Task: Return every line of the records below verbatim, with no pictures in the copy.

***** Given information

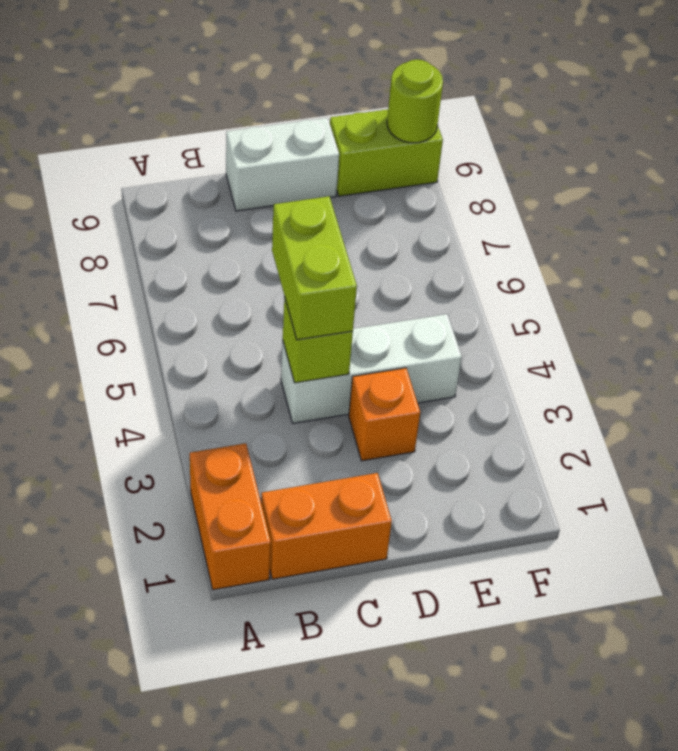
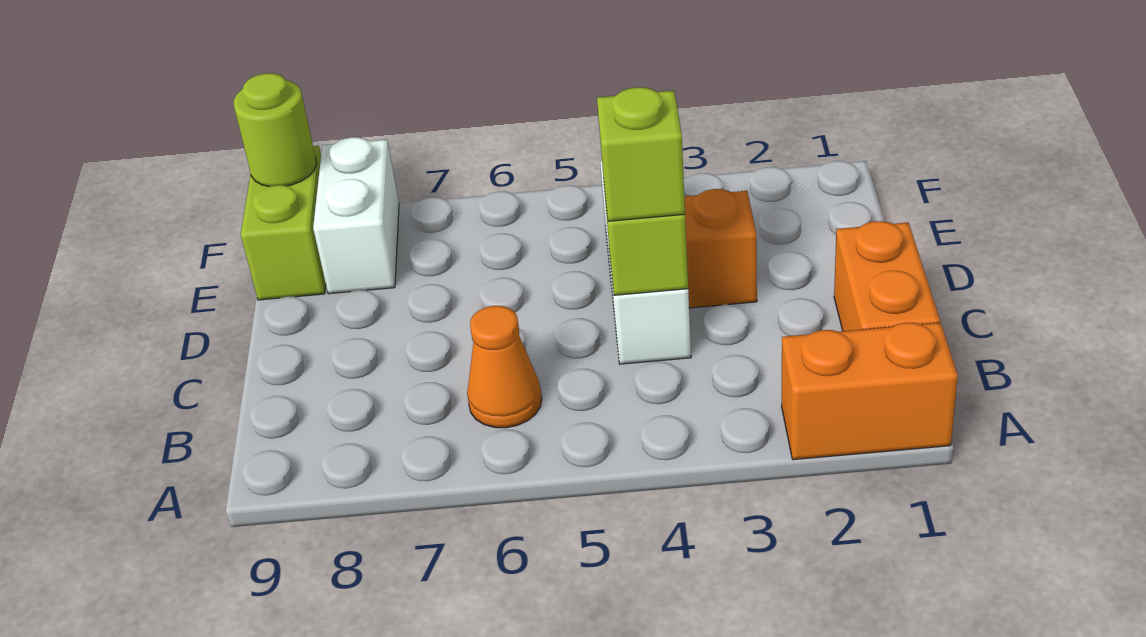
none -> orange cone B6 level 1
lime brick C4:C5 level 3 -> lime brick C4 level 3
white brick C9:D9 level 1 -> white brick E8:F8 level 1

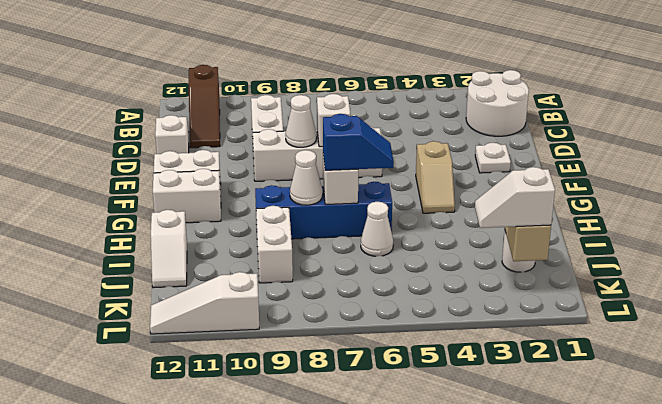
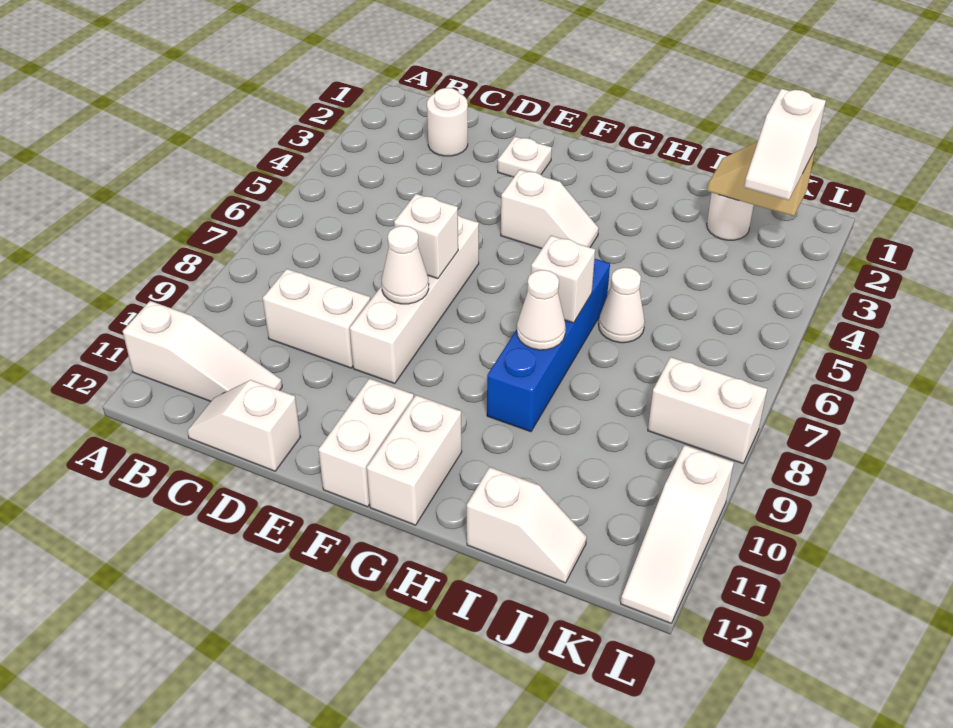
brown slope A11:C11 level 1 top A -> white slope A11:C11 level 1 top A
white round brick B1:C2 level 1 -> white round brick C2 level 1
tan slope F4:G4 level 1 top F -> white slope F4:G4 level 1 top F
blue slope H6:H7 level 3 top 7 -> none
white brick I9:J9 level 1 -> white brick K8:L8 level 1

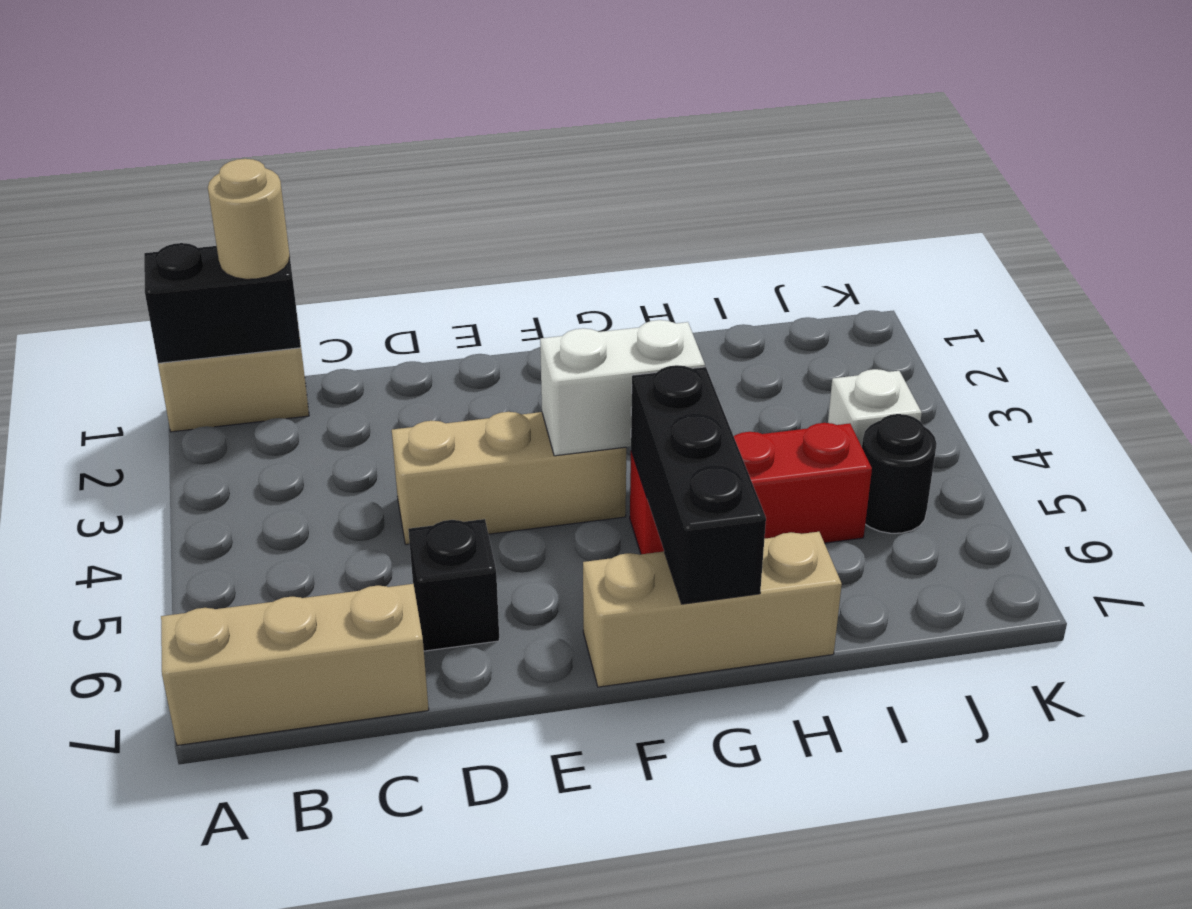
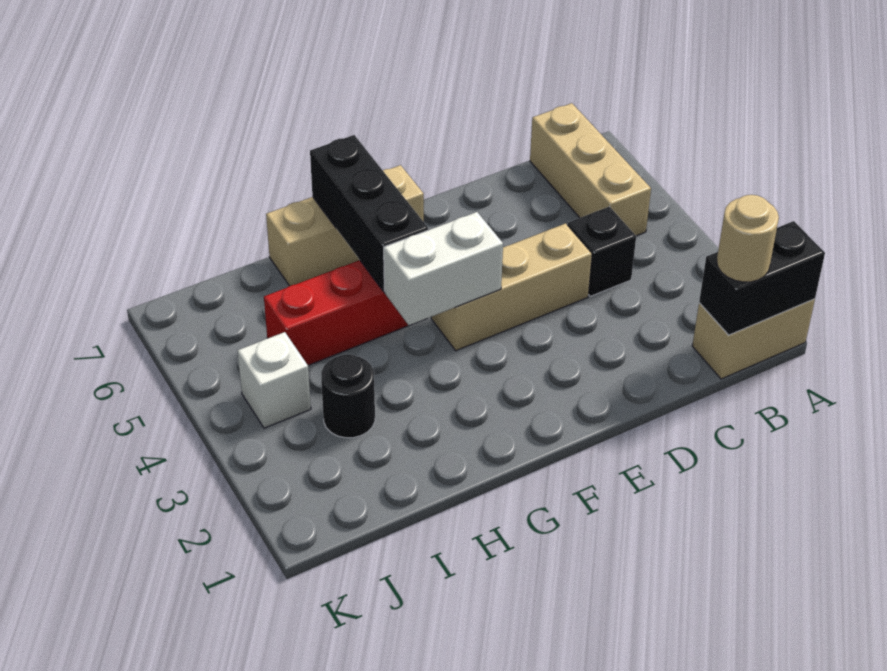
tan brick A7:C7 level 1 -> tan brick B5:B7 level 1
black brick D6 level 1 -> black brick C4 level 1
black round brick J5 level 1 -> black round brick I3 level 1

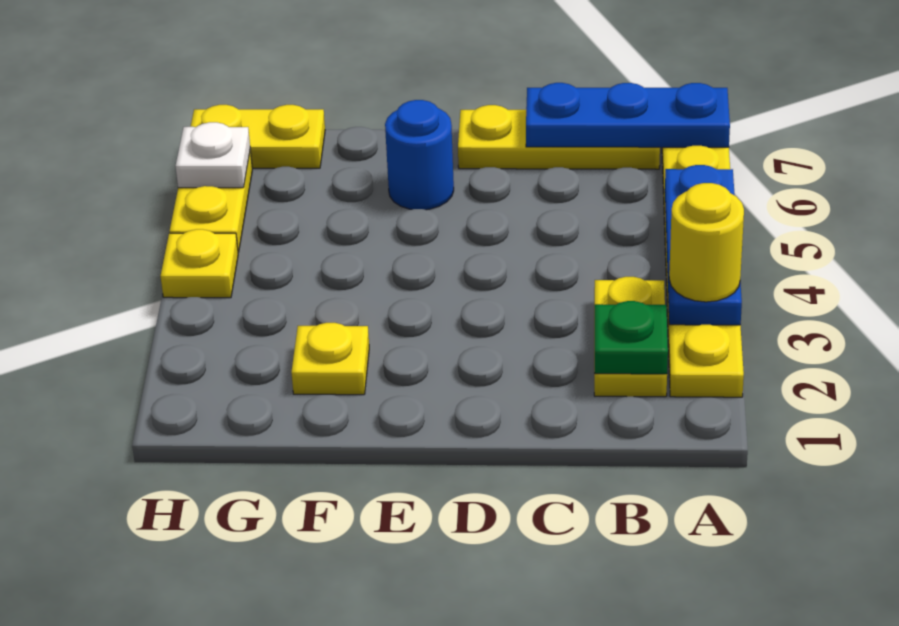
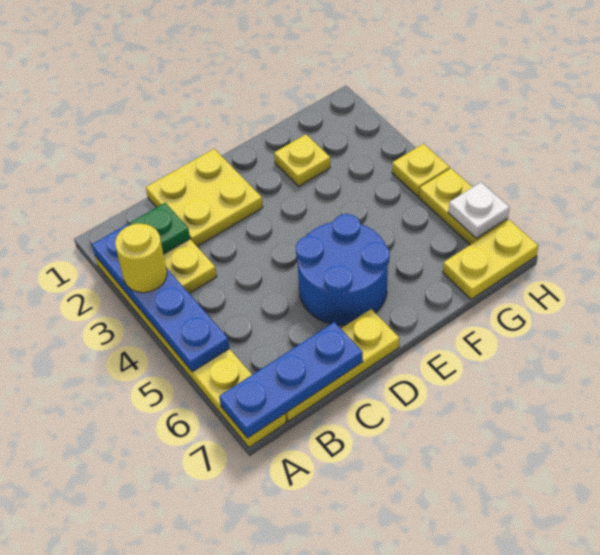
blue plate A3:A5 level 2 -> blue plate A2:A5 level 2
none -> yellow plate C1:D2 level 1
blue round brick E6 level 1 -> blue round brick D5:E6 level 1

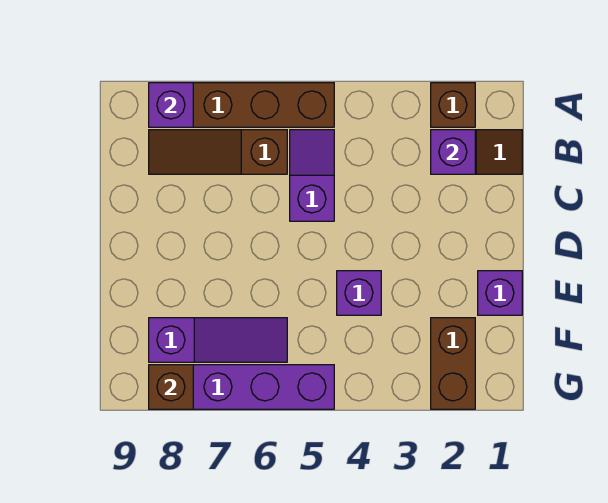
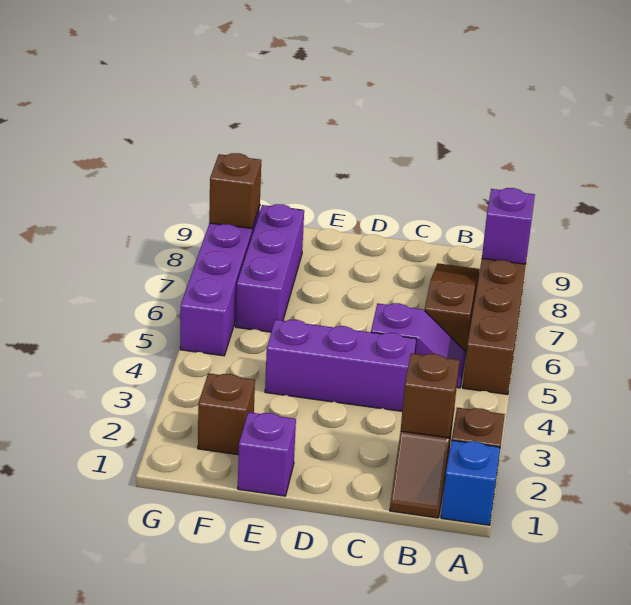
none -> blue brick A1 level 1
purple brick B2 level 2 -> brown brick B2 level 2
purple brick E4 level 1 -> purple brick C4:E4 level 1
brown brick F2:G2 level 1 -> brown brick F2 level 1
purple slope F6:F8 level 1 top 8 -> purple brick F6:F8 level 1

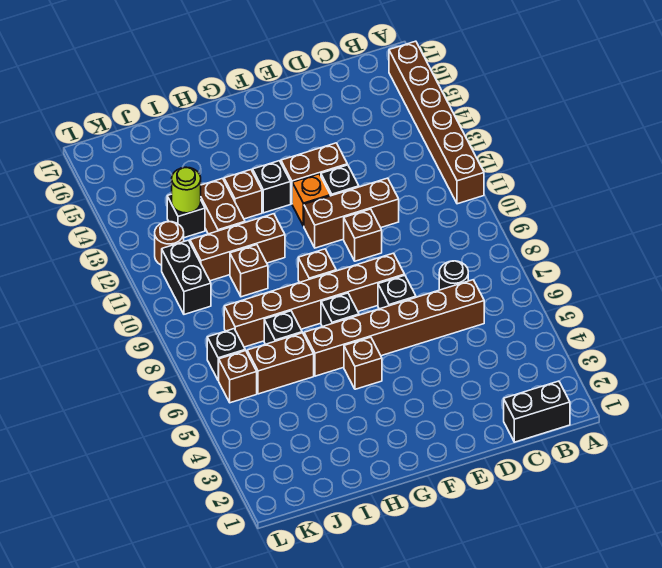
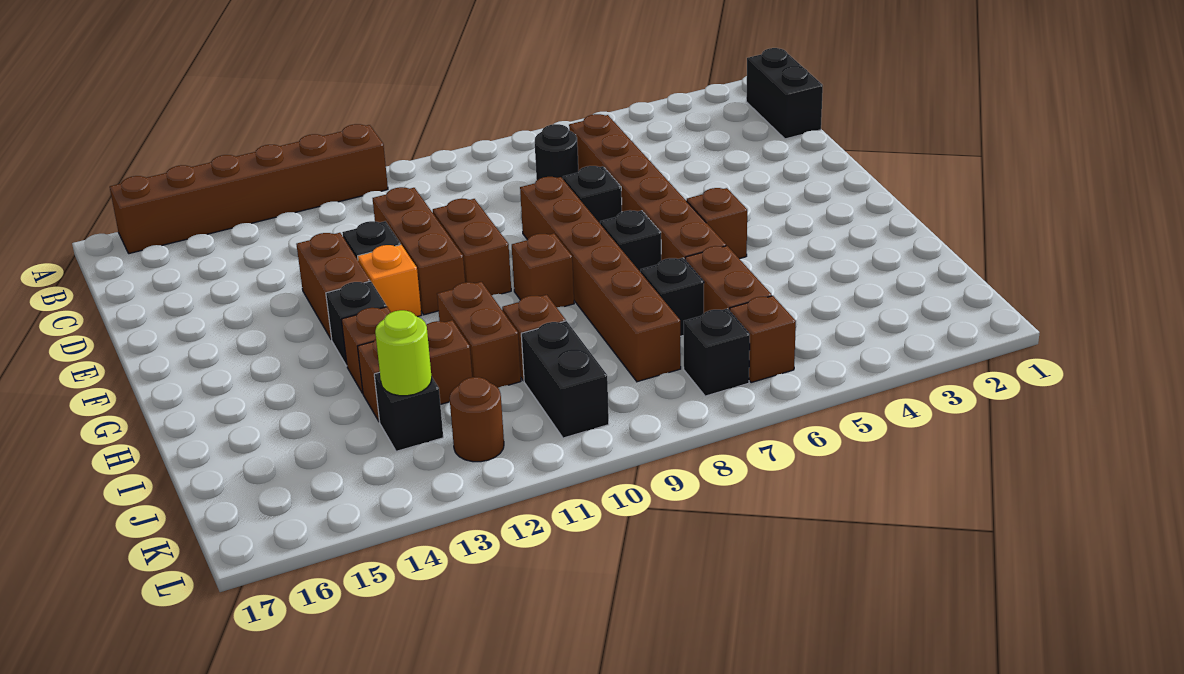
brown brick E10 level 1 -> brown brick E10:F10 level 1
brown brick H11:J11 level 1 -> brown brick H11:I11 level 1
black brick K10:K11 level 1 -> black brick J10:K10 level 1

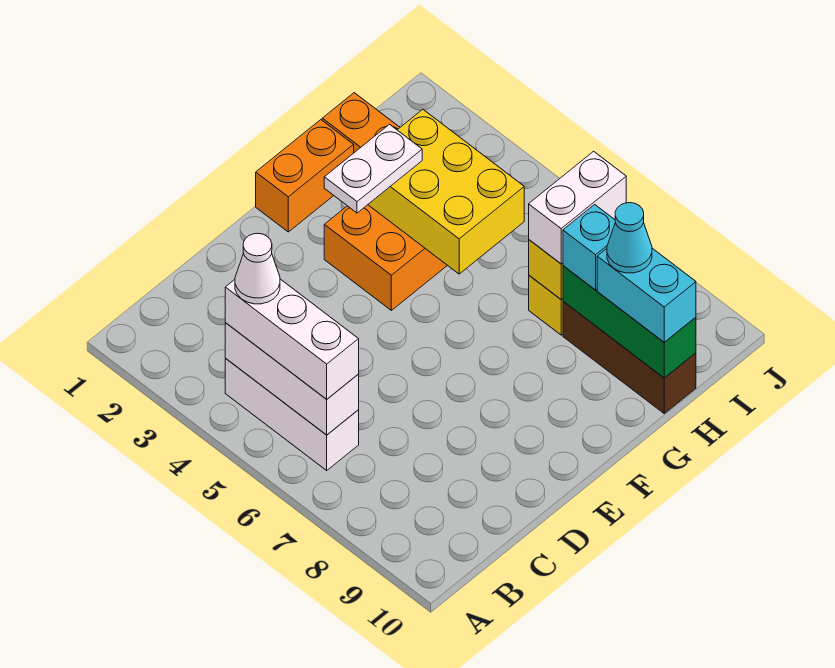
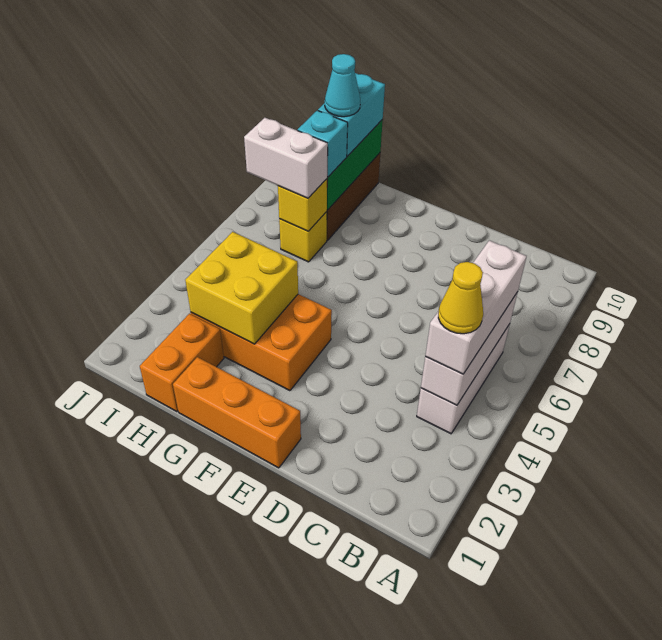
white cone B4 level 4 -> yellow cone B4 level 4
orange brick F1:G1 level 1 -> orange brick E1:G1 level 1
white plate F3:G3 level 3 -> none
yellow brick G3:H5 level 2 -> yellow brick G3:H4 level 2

**********

Written solution:
none -> orange cone B6 level 1
lime brick C4:C5 level 3 -> lime brick C4 level 3
white brick C9:D9 level 1 -> white brick E8:F8 level 1

brown slope A11:C11 level 1 top A -> white slope A11:C11 level 1 top A
white round brick B1:C2 level 1 -> white round brick C2 level 1
tan slope F4:G4 level 1 top F -> white slope F4:G4 level 1 top F
blue slope H6:H7 level 3 top 7 -> none
white brick I9:J9 level 1 -> white brick K8:L8 level 1

tan brick A7:C7 level 1 -> tan brick B5:B7 level 1
black brick D6 level 1 -> black brick C4 level 1
black round brick J5 level 1 -> black round brick I3 level 1

blue plate A3:A5 level 2 -> blue plate A2:A5 level 2
none -> yellow plate C1:D2 level 1
blue round brick E6 level 1 -> blue round brick D5:E6 level 1

none -> blue brick A1 level 1
purple brick B2 level 2 -> brown brick B2 level 2
purple brick E4 level 1 -> purple brick C4:E4 level 1
brown brick F2:G2 level 1 -> brown brick F2 level 1
purple slope F6:F8 level 1 top 8 -> purple brick F6:F8 level 1

brown brick E10 level 1 -> brown brick E10:F10 level 1
brown brick H11:J11 level 1 -> brown brick H11:I11 level 1
black brick K10:K11 level 1 -> black brick J10:K10 level 1

white cone B4 level 4 -> yellow cone B4 level 4
orange brick F1:G1 level 1 -> orange brick E1:G1 level 1
white plate F3:G3 level 3 -> none
yellow brick G3:H5 level 2 -> yellow brick G3:H4 level 2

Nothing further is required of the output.